WORK TO BE COMPLETED:
Please return the records below exactly as they stand.

Stored items:
════════════════════

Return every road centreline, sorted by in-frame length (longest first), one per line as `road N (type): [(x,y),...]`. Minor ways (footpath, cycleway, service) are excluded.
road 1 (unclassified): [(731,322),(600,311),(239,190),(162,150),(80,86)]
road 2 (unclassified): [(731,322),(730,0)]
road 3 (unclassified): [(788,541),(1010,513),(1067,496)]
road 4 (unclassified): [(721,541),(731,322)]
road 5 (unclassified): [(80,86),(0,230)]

════════════════════

WRITTEN ANSWER:
Return every road centreline, sorted by in-frame length (longest first), one per line as `road N (type): [(x,y),...]`. Minor ways (footpath, cycleway, service) are excluded.
road 1 (unclassified): [(731,322),(600,311),(239,190),(162,150),(80,86)]
road 2 (unclassified): [(731,322),(730,0)]
road 3 (unclassified): [(788,541),(1010,513),(1067,496)]
road 4 (unclassified): [(721,541),(731,322)]
road 5 (unclassified): [(80,86),(0,230)]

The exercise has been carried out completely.